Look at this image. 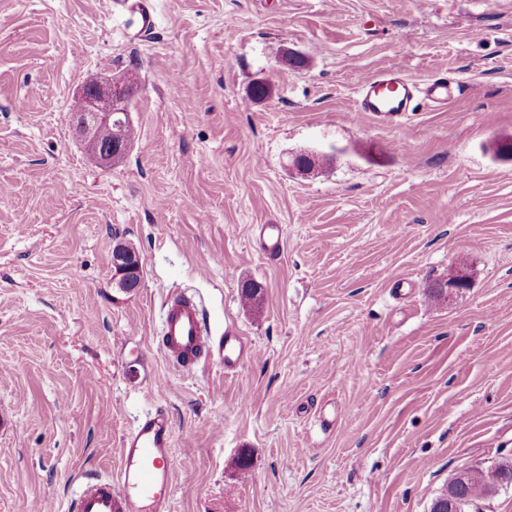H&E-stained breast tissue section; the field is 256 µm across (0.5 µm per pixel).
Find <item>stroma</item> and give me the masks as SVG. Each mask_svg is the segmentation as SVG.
<instances>
[{
    "instance_id": "obj_1",
    "label": "stroma",
    "mask_w": 512,
    "mask_h": 512,
    "mask_svg": "<svg viewBox=\"0 0 512 512\" xmlns=\"http://www.w3.org/2000/svg\"><path fill=\"white\" fill-rule=\"evenodd\" d=\"M133 2L0 0V512L116 478L150 388L171 512H429L512 461V0H151L149 33ZM392 66L462 91L399 126L357 112ZM91 73L135 83L107 165L73 128ZM176 290L248 340L241 365L168 363ZM116 251L113 254L112 264L113 268L117 270L119 273L115 278L122 276L124 272L128 269H136V274L141 271V262L140 259L137 261L133 260L131 263L128 259H126L118 250L124 253L136 254L139 255L137 248L132 243H118L115 247Z\"/></svg>"
}]
</instances>
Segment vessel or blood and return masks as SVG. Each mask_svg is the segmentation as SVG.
<instances>
[{
	"label": "vessel or blood",
	"mask_w": 512,
	"mask_h": 512,
	"mask_svg": "<svg viewBox=\"0 0 512 512\" xmlns=\"http://www.w3.org/2000/svg\"><path fill=\"white\" fill-rule=\"evenodd\" d=\"M457 88L444 79L416 82L402 68L393 67L366 75L358 82L357 109L375 116L397 118L412 109L416 98L431 106L444 107L456 98ZM162 350L181 371H191L204 355L218 356L225 369L239 365L250 354V346L235 330H225L220 346H212L210 330L198 304L176 297L164 305ZM156 390L144 392L150 407L137 417L123 435L116 479L85 482L69 503L70 512H168L172 490L170 448L172 430Z\"/></svg>",
	"instance_id": "1"
}]
</instances>
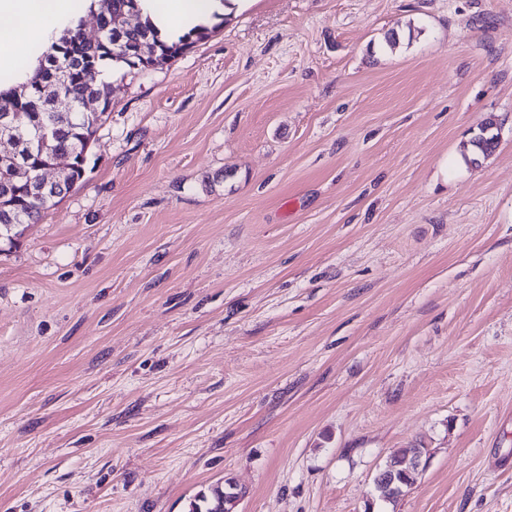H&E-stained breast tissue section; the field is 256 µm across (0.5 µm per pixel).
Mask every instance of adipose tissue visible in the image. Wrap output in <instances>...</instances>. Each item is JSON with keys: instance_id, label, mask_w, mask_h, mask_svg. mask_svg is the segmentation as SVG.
<instances>
[{"instance_id": "obj_1", "label": "adipose tissue", "mask_w": 512, "mask_h": 512, "mask_svg": "<svg viewBox=\"0 0 512 512\" xmlns=\"http://www.w3.org/2000/svg\"><path fill=\"white\" fill-rule=\"evenodd\" d=\"M246 0H144L160 37L177 41L195 28L213 24L217 17L243 8ZM77 0H0V70L15 69L18 55L33 45L46 44L53 30L77 13Z\"/></svg>"}]
</instances>
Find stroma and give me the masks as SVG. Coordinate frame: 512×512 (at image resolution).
I'll return each mask as SVG.
<instances>
[{
	"label": "stroma",
	"mask_w": 512,
	"mask_h": 512,
	"mask_svg": "<svg viewBox=\"0 0 512 512\" xmlns=\"http://www.w3.org/2000/svg\"><path fill=\"white\" fill-rule=\"evenodd\" d=\"M112 87L0 242V512H512V0H253ZM422 457L423 455L421 457L415 455L411 460L409 459V457H406L403 459L402 462H390L386 467L387 462L389 461L388 459L385 465L378 471L374 479V483L388 484L390 486L393 485L396 482V480L399 477H401L402 474L407 473V469H402V467H404L405 465L408 466V469L420 471L422 466ZM232 500H225L224 508V487L211 488L209 494L199 492L190 503L189 512H231L229 503Z\"/></svg>",
	"instance_id": "1"
}]
</instances>
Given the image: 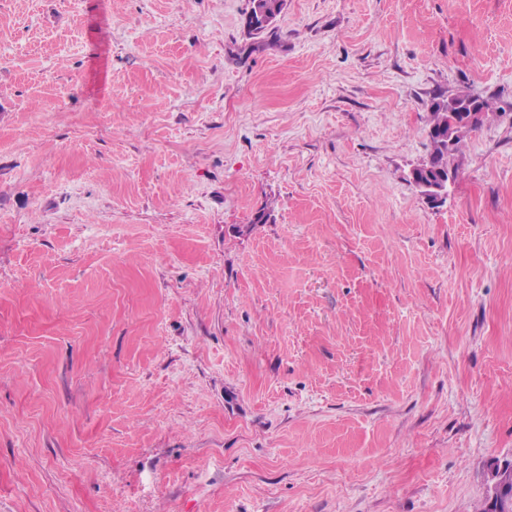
——
_The request_
Quote exactly the lines from the one that contains "Find stroma and" through the end of the listing above, both ends included, leaving out the pictures.

_Result_
Find stroma and give me the masks as SVG. Coordinate frame: 512×512 (at image resolution).
I'll return each mask as SVG.
<instances>
[{
	"label": "stroma",
	"mask_w": 512,
	"mask_h": 512,
	"mask_svg": "<svg viewBox=\"0 0 512 512\" xmlns=\"http://www.w3.org/2000/svg\"><path fill=\"white\" fill-rule=\"evenodd\" d=\"M112 87L0 242V512H512V0H253ZM422 457L423 455L421 457L415 455L411 460L409 459V457H406L403 459L402 462H390L386 467L387 462L389 461L388 459L385 465L378 471L374 479V483L388 484L390 486L393 485L396 482V480L399 477H401L402 474L407 473V469H402V467H404L405 465L408 466V469L420 471L422 466ZM232 500H225L224 508V487L211 488L209 494L199 492L190 503L189 512H231L229 503Z\"/></svg>",
	"instance_id": "1"
}]
</instances>
Given the image: 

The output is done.